::: MATERIAL PROVIDED :::

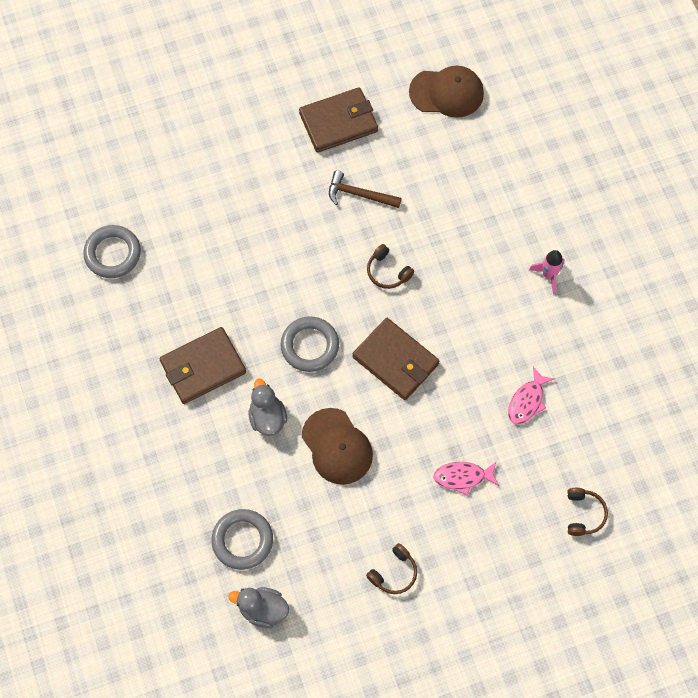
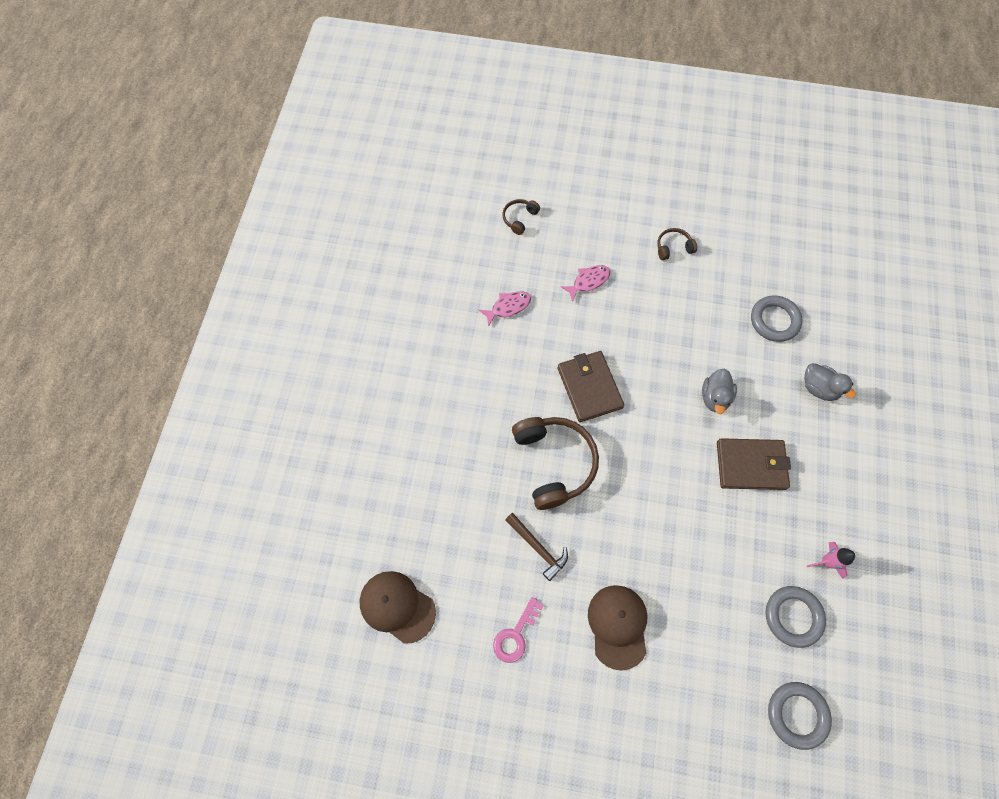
camera: 150 degrees left, 0 degrees up
(262, 609) = (779, 270): grey duck -> grey duck (818, 388)
(310, 346) = (652, 435): grey ring -> grey ring (797, 714)
(337, 446) = (670, 348): brown cap -> brown cap (618, 626)
(338, 122) = (515, 635): brown wallet -> pink key
(387, 272) = (554, 463): brown headphones -> brown headphones, size x2.12
(463, 477) = (588, 281): pink fish -> pink fish turned 60 degrees counterclockwise
(548, 275) = (427, 389): pink rocket -> pink rocket (826, 562)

:::

### WHAT YOU HAVE TO DO
Output all the material exactly. The pictures are to be left out.

### EXERCISE OUTPUT
camera: 150 degrees left, 0 degrees up
(262, 609) = (779, 270): grey duck -> grey duck (818, 388)
(310, 346) = (652, 435): grey ring -> grey ring (797, 714)
(337, 446) = (670, 348): brown cap -> brown cap (618, 626)
(338, 122) = (515, 635): brown wallet -> pink key
(387, 272) = (554, 463): brown headphones -> brown headphones, size x2.12
(463, 477) = (588, 281): pink fish -> pink fish turned 60 degrees counterclockwise
(548, 275) = (427, 389): pink rocket -> pink rocket (826, 562)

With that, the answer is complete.